### GOAL OF THE EXERCISE
Take the lines below beginning at the line that has "yellow triangle: (45, 24)" and stopping after the line that has "blue square: (61, 58)", and print them exactly as they are, with no other lines.

[GIVEN ENTRIES]

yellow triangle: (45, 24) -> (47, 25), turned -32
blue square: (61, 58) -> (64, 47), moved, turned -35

[/GIVEN ENTRIES]
[GIVEN ENTRIES]

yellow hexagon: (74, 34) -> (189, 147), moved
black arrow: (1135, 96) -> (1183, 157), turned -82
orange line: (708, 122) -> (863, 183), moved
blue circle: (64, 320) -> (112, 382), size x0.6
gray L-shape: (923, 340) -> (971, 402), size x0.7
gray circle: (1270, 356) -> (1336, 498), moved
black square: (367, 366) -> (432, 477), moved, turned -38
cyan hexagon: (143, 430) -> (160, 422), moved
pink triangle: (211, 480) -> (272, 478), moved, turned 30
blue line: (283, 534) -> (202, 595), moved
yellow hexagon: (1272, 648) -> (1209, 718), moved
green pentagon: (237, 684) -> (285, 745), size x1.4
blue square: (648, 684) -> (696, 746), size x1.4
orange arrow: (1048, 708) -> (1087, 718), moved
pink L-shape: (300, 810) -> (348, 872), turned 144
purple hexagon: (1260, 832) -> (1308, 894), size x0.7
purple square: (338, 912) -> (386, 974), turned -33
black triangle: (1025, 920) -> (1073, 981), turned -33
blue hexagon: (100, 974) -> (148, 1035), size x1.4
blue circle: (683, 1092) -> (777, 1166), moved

[/GIVEN ENTRIES]

### YOUR SOLUTION
yellow triangle: (45, 24) -> (47, 25), turned -32
blue square: (61, 58) -> (64, 47), moved, turned -35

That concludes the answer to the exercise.